*Task to carry out*
In the copy of the lines below, leave out pictures and print everything else exactly.

*Records provided*
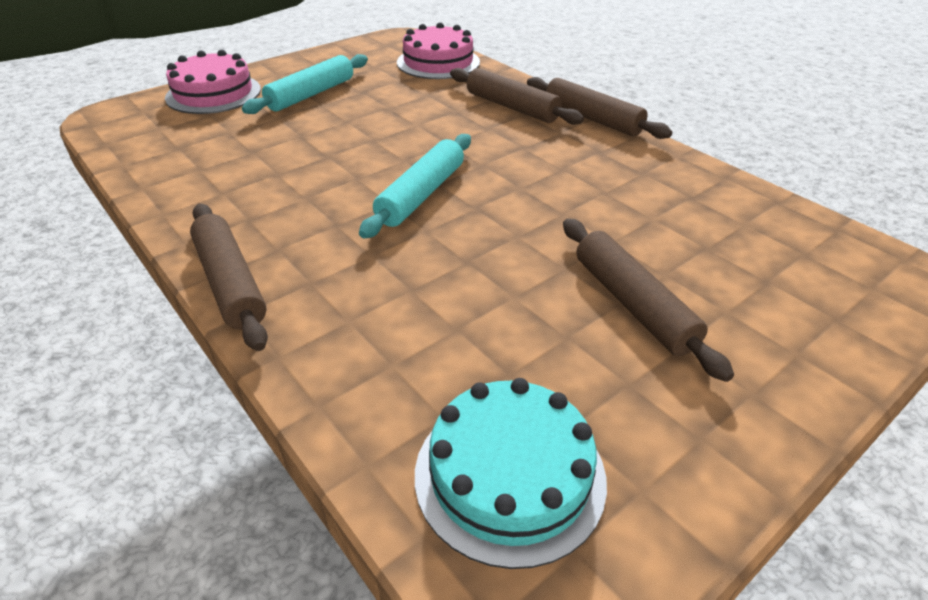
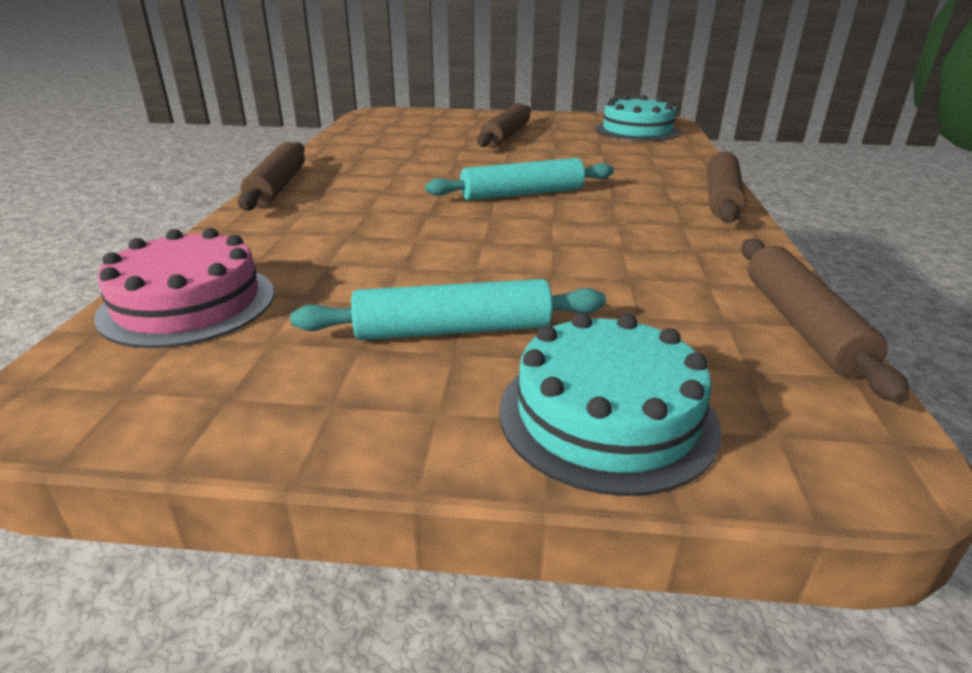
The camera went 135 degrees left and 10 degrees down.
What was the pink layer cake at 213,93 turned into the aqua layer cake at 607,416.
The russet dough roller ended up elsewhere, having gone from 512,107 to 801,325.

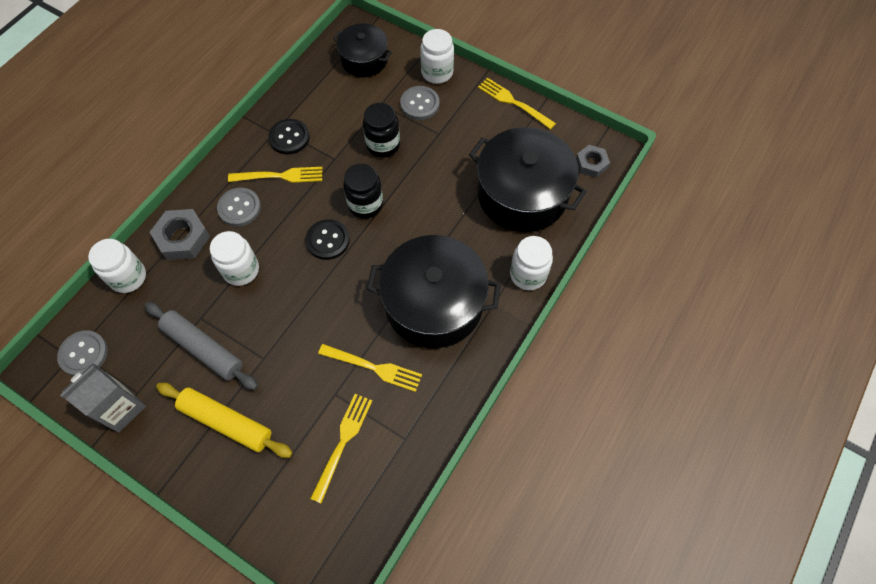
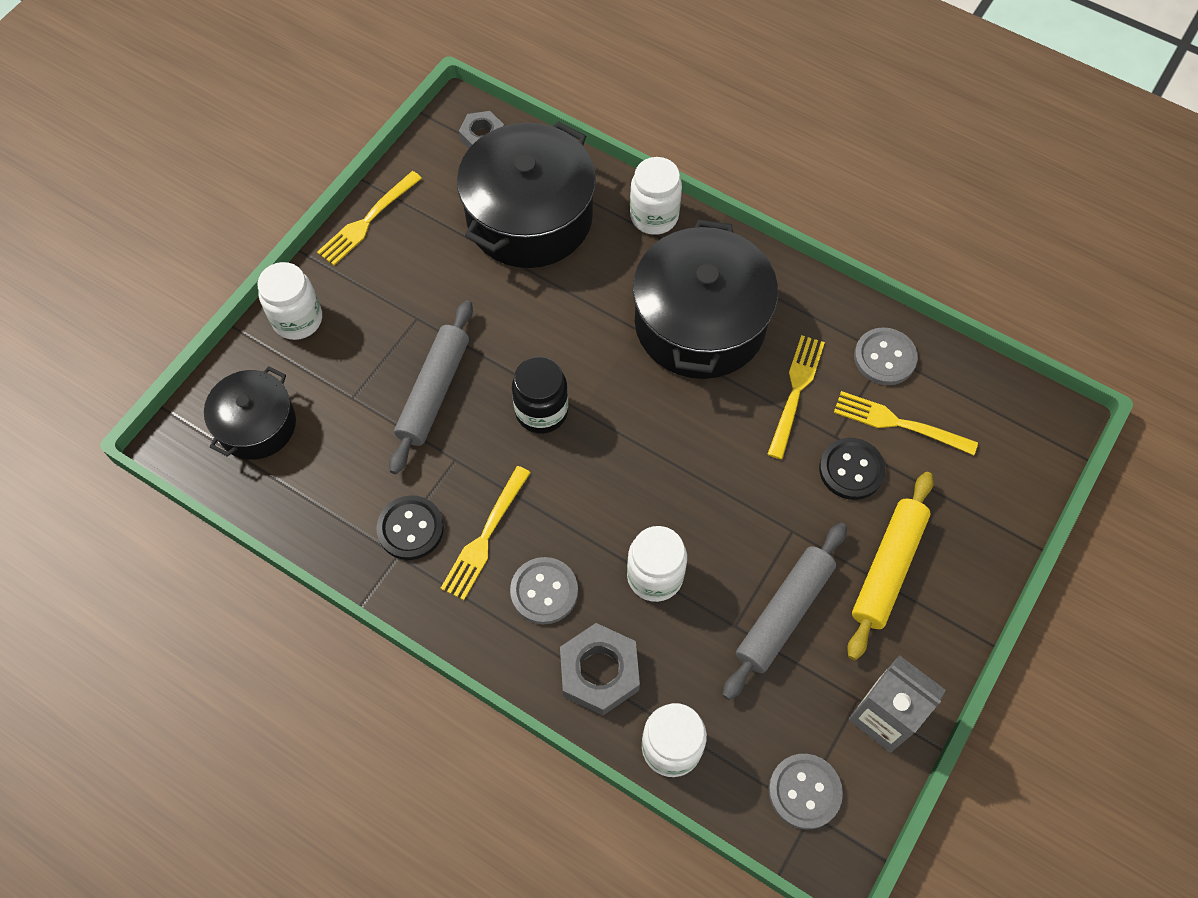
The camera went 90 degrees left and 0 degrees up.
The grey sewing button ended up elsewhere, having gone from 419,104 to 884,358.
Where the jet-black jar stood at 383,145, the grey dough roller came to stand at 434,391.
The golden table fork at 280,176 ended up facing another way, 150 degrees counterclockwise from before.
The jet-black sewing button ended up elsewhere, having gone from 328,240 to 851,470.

*Written solution*
The camera went 135 degrees left and 10 degrees down.
What was the pink layer cake at 213,93 turned into the aqua layer cake at 607,416.
The russet dough roller ended up elsewhere, having gone from 512,107 to 801,325.

The camera went 90 degrees left and 0 degrees up.
The grey sewing button ended up elsewhere, having gone from 419,104 to 884,358.
Where the jet-black jar stood at 383,145, the grey dough roller came to stand at 434,391.
The golden table fork at 280,176 ended up facing another way, 150 degrees counterclockwise from before.
The jet-black sewing button ended up elsewhere, having gone from 328,240 to 851,470.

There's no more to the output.